> Task requirements: From the line containing "STEPPER1 pin IN2: D1 -> D4" down to the last line of the entries, print each line exactly and leave the pictures out.

Information supplied START

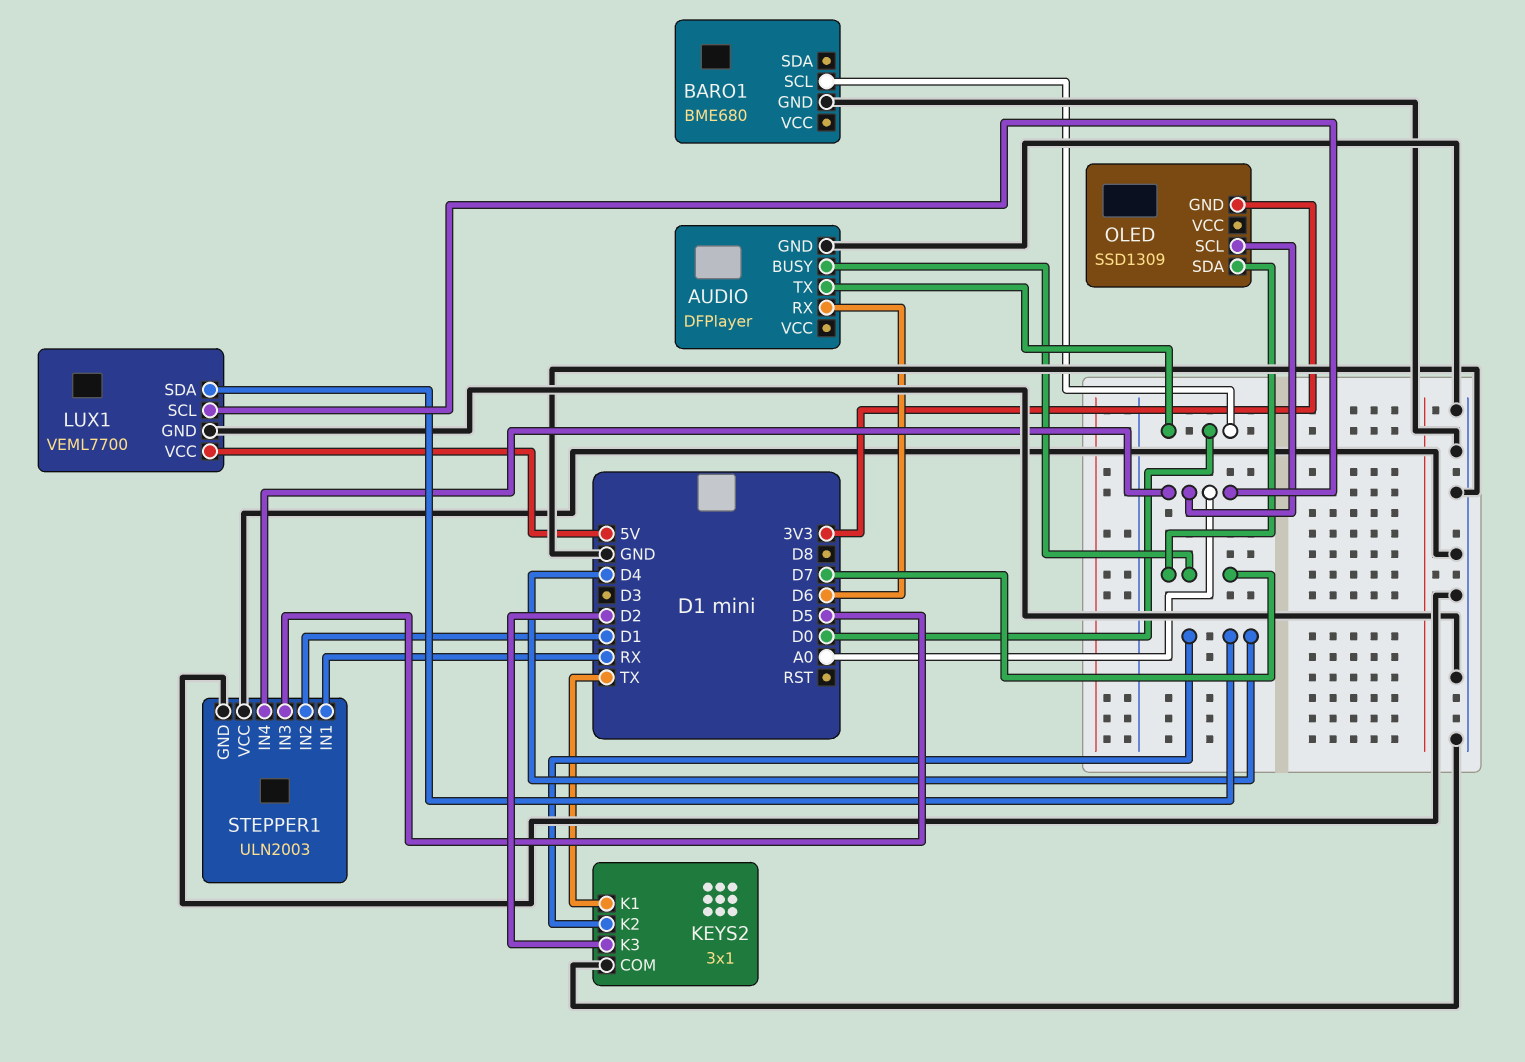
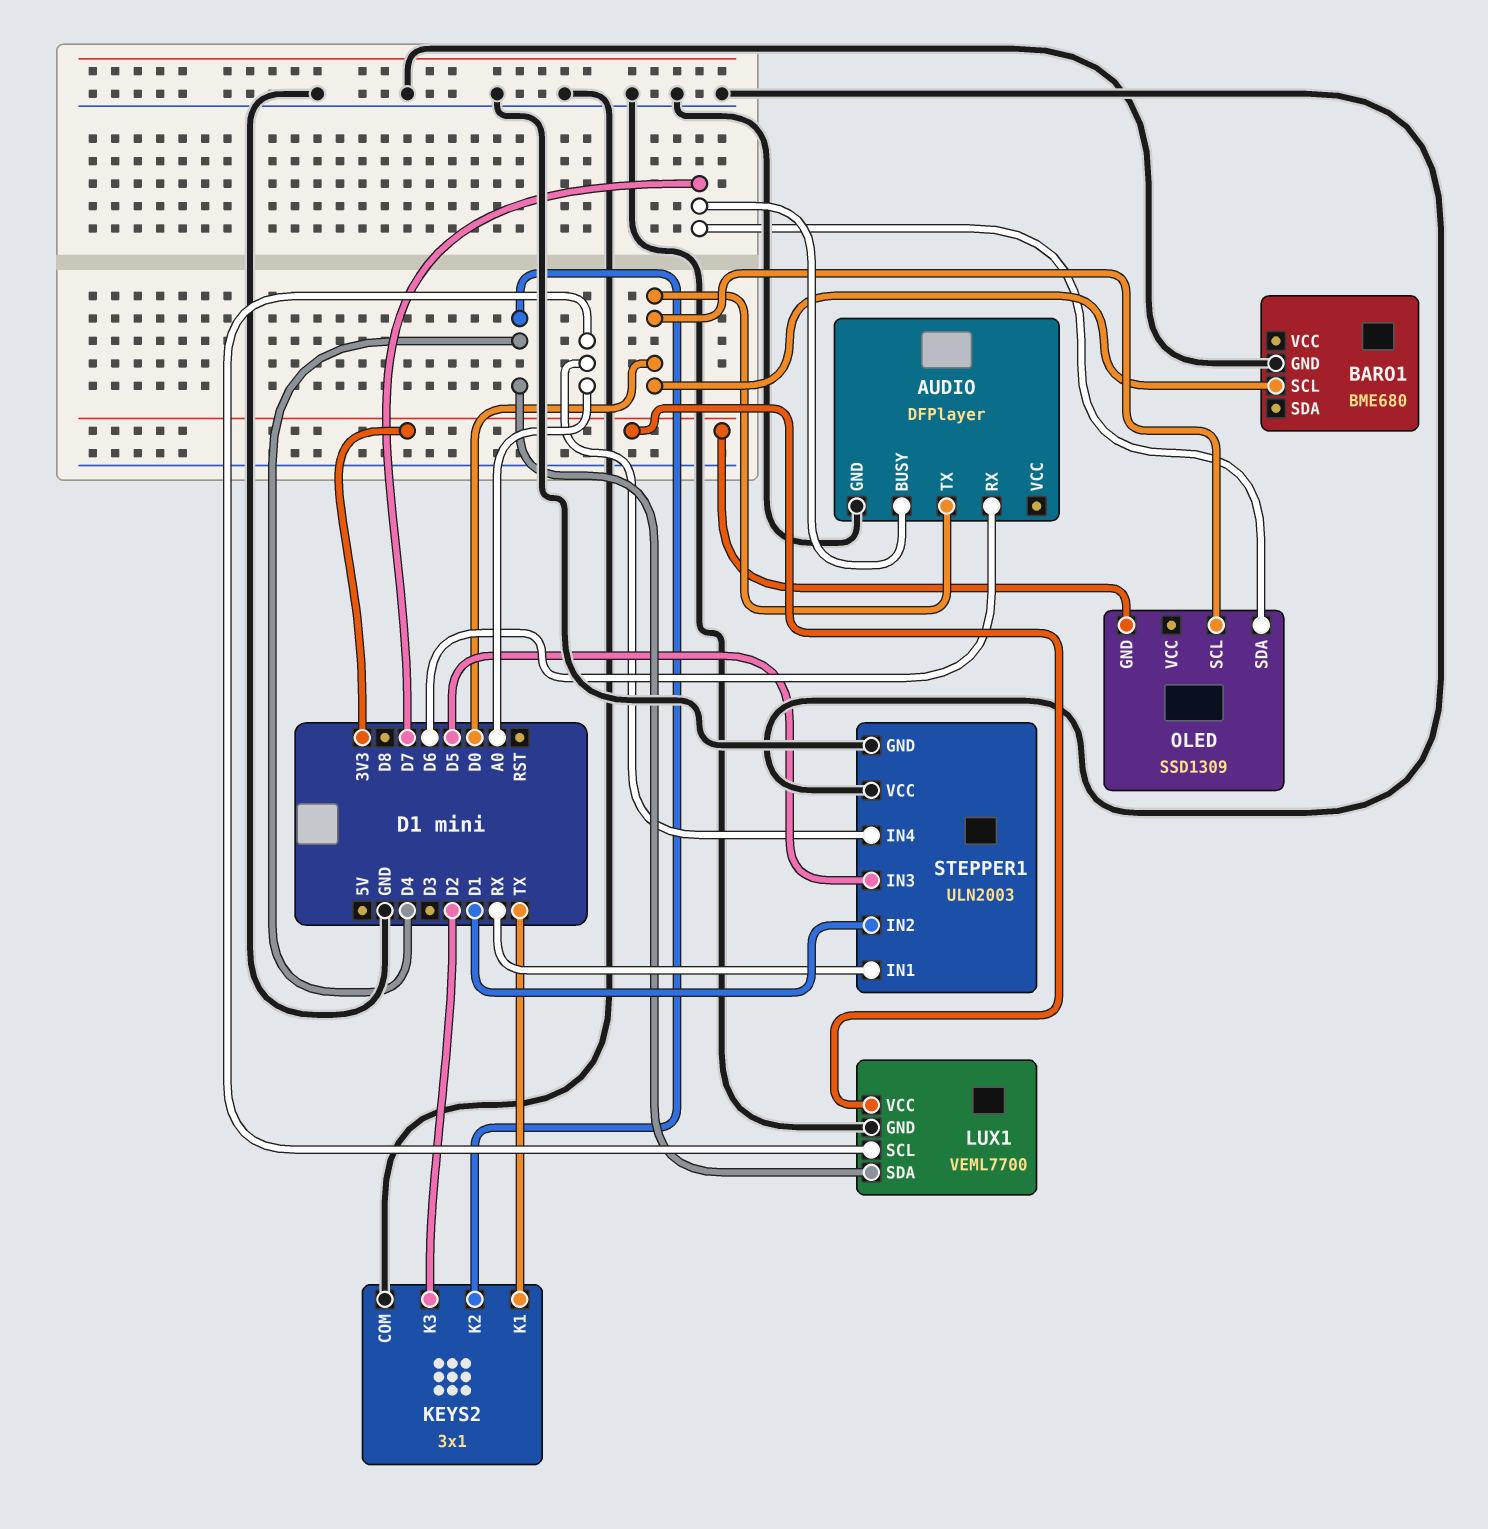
LUX1 pin VCC: 5V -> 3V3
OLED pin SCL: A0 -> D0

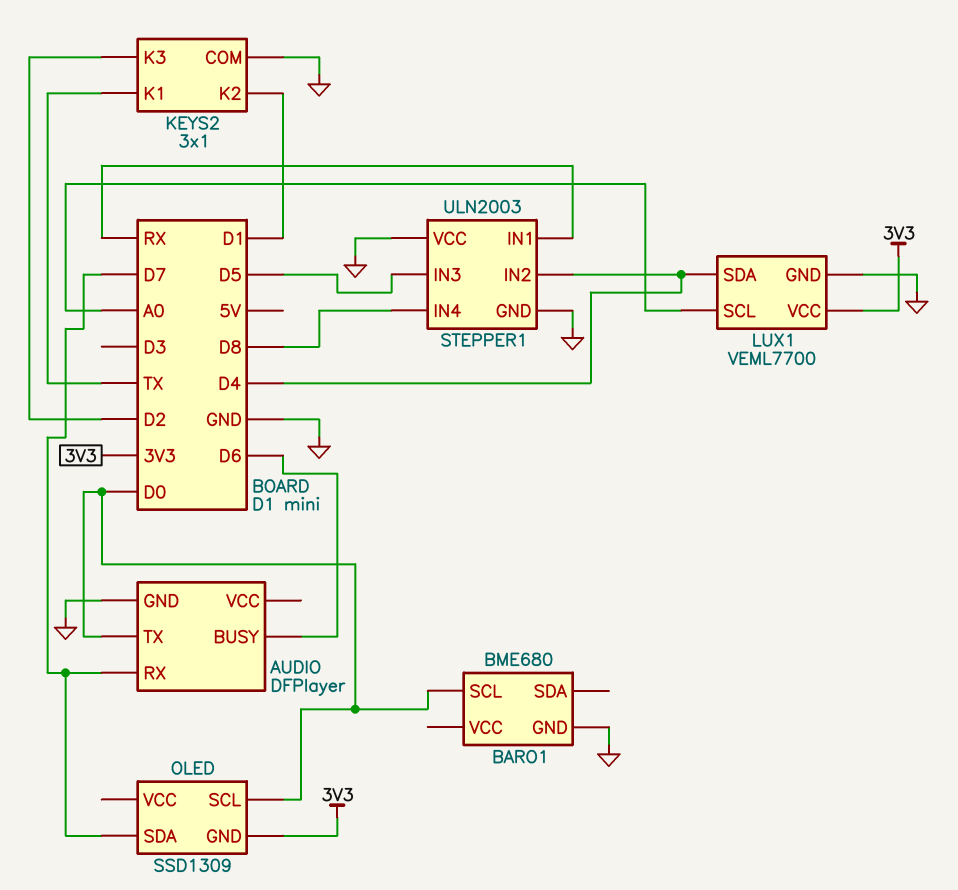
AUDIO pin BUSY: D7 -> D6
AUDIO pin RX: D6 -> D7
KEYS2 pin K2: D4 -> D1
STEPPER1 pin IN2: D1 -> D4
STEPPER1 pin IN4: A0 -> D8

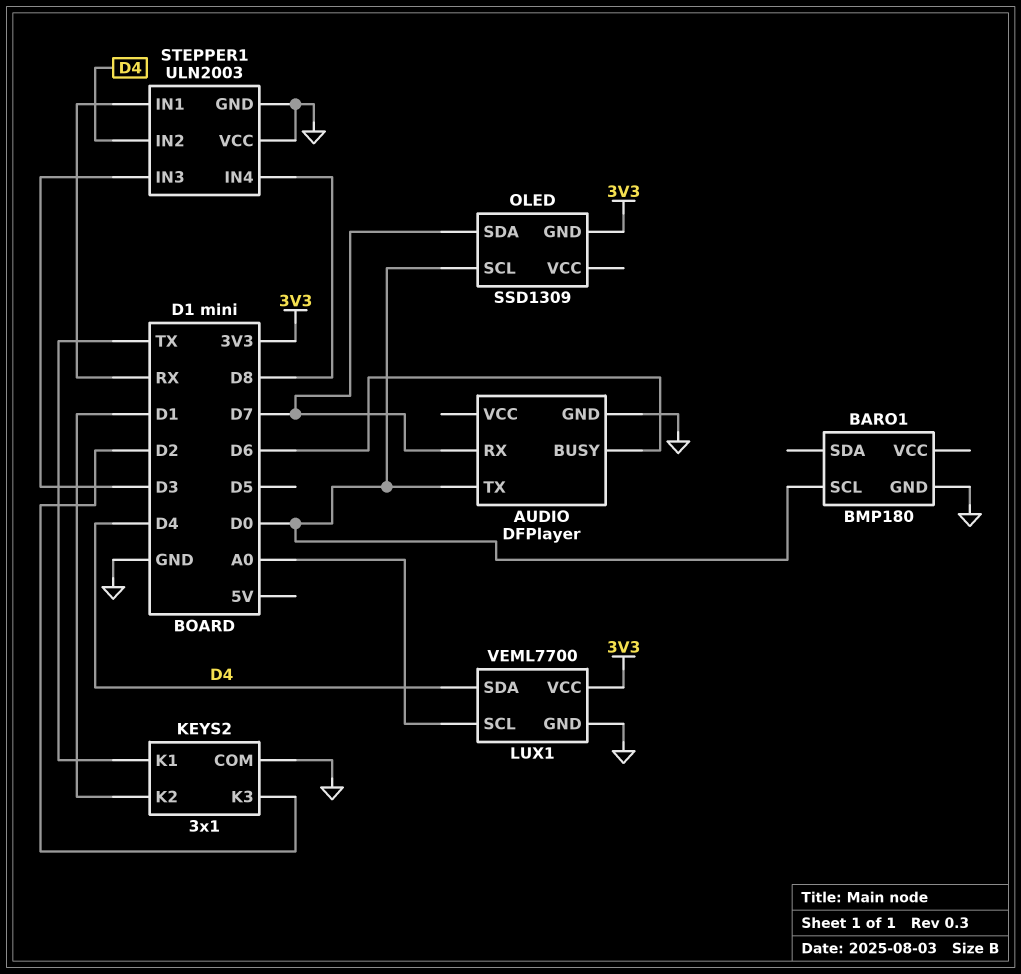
BARO1: BME680 -> BMP180
STEPPER1 pin IN3: D5 -> D3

Information supplied END

> Answer to this problem:
STEPPER1 pin IN2: D1 -> D4
STEPPER1 pin IN4: A0 -> D8

BARO1: BME680 -> BMP180
STEPPER1 pin IN3: D5 -> D3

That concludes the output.